Work instructions >>
Transcribe exactly the lines that fall between the one holding "C16: 220pF (GND, VCTRL) -> 470pF (GND, VCTRL)" and the one holding "J1 pin 1: LINE -> COM", inclusive, from the entries below.
——
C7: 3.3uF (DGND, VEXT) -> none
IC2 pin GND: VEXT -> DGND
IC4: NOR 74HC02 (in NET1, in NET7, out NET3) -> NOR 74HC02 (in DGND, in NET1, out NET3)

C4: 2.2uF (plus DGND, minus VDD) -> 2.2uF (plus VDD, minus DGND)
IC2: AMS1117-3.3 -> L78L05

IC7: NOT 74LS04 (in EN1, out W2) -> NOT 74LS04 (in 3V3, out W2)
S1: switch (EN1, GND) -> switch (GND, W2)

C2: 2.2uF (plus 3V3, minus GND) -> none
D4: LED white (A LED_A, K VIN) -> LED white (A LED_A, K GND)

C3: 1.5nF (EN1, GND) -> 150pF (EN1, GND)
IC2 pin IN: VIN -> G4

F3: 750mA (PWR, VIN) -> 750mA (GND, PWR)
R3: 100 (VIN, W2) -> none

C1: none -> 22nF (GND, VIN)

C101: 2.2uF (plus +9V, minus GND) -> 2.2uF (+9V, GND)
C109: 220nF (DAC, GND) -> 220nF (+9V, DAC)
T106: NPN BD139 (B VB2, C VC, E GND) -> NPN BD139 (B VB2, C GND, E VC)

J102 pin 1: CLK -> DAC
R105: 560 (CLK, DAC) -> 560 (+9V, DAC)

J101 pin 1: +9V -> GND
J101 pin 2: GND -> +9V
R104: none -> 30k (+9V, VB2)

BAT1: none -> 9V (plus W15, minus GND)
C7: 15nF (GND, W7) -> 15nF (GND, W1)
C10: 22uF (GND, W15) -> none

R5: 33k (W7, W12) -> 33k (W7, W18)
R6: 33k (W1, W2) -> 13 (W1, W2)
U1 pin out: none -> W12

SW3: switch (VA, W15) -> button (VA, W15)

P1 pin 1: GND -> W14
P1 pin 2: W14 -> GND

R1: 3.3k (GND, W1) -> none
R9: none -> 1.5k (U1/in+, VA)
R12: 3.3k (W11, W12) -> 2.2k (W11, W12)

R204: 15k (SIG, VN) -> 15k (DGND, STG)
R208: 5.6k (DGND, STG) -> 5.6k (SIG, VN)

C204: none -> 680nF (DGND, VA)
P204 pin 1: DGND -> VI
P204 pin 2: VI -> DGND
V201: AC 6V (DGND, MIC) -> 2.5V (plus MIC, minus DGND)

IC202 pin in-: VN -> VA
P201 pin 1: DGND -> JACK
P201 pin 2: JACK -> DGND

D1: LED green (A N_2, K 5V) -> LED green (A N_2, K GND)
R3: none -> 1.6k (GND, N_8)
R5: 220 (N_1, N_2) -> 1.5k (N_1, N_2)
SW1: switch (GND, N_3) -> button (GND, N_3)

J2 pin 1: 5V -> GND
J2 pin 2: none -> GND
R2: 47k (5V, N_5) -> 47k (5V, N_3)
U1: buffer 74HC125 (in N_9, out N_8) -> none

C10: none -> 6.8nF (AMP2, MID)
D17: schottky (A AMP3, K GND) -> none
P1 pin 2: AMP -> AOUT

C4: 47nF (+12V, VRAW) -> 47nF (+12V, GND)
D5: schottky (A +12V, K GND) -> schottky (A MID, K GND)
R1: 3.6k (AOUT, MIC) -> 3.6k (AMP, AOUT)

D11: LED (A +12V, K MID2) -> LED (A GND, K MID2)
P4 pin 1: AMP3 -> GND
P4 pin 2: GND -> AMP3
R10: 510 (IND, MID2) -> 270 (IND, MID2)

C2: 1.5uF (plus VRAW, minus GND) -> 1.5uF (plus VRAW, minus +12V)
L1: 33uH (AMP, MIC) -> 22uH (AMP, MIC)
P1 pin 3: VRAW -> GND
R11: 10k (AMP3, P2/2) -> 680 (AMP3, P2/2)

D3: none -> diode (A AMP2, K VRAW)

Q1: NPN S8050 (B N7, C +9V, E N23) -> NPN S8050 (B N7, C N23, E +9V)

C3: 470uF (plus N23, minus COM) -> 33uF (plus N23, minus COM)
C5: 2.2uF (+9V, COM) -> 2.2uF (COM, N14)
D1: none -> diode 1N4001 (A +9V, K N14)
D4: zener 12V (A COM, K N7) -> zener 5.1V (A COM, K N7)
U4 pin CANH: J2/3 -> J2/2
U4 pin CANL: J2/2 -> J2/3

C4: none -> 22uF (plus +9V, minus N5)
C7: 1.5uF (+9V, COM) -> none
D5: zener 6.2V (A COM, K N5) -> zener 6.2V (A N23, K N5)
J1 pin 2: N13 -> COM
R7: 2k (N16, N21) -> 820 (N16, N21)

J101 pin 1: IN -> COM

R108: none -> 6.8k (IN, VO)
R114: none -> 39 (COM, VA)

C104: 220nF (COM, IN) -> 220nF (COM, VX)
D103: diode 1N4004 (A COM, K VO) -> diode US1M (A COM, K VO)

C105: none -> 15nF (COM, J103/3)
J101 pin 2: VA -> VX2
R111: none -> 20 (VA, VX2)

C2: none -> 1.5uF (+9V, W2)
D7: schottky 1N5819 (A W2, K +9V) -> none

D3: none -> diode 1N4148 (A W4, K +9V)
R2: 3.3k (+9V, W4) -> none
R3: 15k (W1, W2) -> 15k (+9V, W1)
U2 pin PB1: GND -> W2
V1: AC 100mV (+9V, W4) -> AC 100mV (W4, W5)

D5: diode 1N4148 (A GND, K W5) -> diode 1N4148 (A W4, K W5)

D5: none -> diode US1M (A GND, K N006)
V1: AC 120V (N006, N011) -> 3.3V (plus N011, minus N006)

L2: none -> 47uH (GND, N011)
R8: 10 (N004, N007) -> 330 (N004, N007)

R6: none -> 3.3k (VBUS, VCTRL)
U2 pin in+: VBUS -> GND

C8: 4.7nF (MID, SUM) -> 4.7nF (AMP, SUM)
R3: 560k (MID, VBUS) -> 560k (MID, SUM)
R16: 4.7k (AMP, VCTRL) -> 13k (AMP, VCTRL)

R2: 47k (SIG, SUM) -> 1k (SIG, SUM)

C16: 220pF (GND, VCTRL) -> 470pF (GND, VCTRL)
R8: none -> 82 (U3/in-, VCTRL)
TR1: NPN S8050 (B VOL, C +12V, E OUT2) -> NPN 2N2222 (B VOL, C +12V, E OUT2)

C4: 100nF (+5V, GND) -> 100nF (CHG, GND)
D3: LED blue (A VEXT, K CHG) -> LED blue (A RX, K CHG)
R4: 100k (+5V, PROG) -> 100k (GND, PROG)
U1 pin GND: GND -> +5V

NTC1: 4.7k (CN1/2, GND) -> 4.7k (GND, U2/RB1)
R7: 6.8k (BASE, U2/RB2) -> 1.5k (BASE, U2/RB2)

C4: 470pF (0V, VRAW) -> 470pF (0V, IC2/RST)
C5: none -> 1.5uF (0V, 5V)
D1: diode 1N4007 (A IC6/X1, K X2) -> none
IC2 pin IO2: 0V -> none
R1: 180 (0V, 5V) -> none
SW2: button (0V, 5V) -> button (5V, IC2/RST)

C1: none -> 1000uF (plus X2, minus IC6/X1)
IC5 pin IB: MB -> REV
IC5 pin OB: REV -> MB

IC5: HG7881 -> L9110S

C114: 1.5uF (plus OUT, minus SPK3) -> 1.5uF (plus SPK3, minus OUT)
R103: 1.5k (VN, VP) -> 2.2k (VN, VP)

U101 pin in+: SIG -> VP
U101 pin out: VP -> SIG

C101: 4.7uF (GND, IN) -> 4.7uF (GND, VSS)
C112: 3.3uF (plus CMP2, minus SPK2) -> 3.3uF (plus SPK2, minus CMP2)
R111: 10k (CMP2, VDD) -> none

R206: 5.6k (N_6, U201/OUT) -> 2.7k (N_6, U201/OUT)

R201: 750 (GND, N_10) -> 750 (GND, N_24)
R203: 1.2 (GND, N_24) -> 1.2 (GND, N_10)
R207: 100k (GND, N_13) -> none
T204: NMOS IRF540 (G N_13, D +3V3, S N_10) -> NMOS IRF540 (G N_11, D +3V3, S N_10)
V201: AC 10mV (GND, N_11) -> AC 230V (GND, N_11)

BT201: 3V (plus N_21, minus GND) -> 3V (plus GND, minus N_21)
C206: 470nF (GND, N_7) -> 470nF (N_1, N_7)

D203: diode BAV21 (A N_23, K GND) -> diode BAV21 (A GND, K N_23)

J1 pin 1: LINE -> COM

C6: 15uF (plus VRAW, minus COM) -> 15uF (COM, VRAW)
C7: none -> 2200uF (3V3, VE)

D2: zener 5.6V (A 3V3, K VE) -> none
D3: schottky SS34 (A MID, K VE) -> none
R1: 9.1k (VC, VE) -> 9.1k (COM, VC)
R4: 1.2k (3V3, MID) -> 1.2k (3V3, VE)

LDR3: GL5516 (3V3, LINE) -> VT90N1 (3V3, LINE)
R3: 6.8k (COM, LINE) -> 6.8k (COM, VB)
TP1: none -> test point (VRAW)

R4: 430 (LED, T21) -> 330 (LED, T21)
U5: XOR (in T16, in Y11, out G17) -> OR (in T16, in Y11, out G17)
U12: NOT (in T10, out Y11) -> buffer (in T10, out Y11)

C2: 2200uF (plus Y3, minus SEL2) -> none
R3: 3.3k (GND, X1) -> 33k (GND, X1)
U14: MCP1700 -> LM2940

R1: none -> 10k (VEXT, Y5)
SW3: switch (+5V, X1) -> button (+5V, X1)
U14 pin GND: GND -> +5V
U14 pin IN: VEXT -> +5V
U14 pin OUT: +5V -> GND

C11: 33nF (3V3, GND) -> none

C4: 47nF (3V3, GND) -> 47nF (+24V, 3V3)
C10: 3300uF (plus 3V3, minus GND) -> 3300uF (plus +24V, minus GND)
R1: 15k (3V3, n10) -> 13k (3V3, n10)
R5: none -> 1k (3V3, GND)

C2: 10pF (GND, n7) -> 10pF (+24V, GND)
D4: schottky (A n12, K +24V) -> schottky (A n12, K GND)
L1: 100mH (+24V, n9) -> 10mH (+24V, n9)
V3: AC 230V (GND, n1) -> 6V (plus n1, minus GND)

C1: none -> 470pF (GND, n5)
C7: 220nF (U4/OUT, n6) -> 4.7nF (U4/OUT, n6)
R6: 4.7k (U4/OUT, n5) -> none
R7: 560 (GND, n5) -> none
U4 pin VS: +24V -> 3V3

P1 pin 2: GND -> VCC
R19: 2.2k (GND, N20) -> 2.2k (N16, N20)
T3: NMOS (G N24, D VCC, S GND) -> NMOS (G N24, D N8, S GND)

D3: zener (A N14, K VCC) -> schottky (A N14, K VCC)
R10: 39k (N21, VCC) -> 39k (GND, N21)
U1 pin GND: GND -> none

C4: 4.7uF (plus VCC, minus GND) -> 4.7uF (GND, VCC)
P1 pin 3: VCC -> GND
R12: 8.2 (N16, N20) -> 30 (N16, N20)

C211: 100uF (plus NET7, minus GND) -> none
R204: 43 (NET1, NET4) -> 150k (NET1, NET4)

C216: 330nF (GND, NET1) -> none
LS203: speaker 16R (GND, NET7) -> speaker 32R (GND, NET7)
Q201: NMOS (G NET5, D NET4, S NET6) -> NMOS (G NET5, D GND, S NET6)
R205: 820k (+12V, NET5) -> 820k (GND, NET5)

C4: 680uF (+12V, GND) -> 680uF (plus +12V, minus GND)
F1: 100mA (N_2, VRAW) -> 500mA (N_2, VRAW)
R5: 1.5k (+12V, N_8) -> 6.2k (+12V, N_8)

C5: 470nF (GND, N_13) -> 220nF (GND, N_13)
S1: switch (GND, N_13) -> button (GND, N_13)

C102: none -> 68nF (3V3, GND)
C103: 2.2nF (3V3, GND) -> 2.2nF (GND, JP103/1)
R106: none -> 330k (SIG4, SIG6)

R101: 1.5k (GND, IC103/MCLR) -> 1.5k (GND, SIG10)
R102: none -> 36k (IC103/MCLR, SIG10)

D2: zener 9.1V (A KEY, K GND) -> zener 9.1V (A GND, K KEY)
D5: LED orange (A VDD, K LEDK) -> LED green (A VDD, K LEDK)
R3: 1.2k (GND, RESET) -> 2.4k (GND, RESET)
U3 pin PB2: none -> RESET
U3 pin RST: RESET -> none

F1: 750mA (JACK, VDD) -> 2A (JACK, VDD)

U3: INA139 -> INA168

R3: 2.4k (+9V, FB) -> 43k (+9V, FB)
——
Task result >>
C16: 220pF (GND, VCTRL) -> 470pF (GND, VCTRL)
R8: none -> 82 (U3/in-, VCTRL)
TR1: NPN S8050 (B VOL, C +12V, E OUT2) -> NPN 2N2222 (B VOL, C +12V, E OUT2)

C4: 100nF (+5V, GND) -> 100nF (CHG, GND)
D3: LED blue (A VEXT, K CHG) -> LED blue (A RX, K CHG)
R4: 100k (+5V, PROG) -> 100k (GND, PROG)
U1 pin GND: GND -> +5V

NTC1: 4.7k (CN1/2, GND) -> 4.7k (GND, U2/RB1)
R7: 6.8k (BASE, U2/RB2) -> 1.5k (BASE, U2/RB2)

C4: 470pF (0V, VRAW) -> 470pF (0V, IC2/RST)
C5: none -> 1.5uF (0V, 5V)
D1: diode 1N4007 (A IC6/X1, K X2) -> none
IC2 pin IO2: 0V -> none
R1: 180 (0V, 5V) -> none
SW2: button (0V, 5V) -> button (5V, IC2/RST)

C1: none -> 1000uF (plus X2, minus IC6/X1)
IC5 pin IB: MB -> REV
IC5 pin OB: REV -> MB

IC5: HG7881 -> L9110S

C114: 1.5uF (plus OUT, minus SPK3) -> 1.5uF (plus SPK3, minus OUT)
R103: 1.5k (VN, VP) -> 2.2k (VN, VP)

U101 pin in+: SIG -> VP
U101 pin out: VP -> SIG

C101: 4.7uF (GND, IN) -> 4.7uF (GND, VSS)
C112: 3.3uF (plus CMP2, minus SPK2) -> 3.3uF (plus SPK2, minus CMP2)
R111: 10k (CMP2, VDD) -> none

R206: 5.6k (N_6, U201/OUT) -> 2.7k (N_6, U201/OUT)

R201: 750 (GND, N_10) -> 750 (GND, N_24)
R203: 1.2 (GND, N_24) -> 1.2 (GND, N_10)
R207: 100k (GND, N_13) -> none
T204: NMOS IRF540 (G N_13, D +3V3, S N_10) -> NMOS IRF540 (G N_11, D +3V3, S N_10)
V201: AC 10mV (GND, N_11) -> AC 230V (GND, N_11)

BT201: 3V (plus N_21, minus GND) -> 3V (plus GND, minus N_21)
C206: 470nF (GND, N_7) -> 470nF (N_1, N_7)

D203: diode BAV21 (A N_23, K GND) -> diode BAV21 (A GND, K N_23)

J1 pin 1: LINE -> COM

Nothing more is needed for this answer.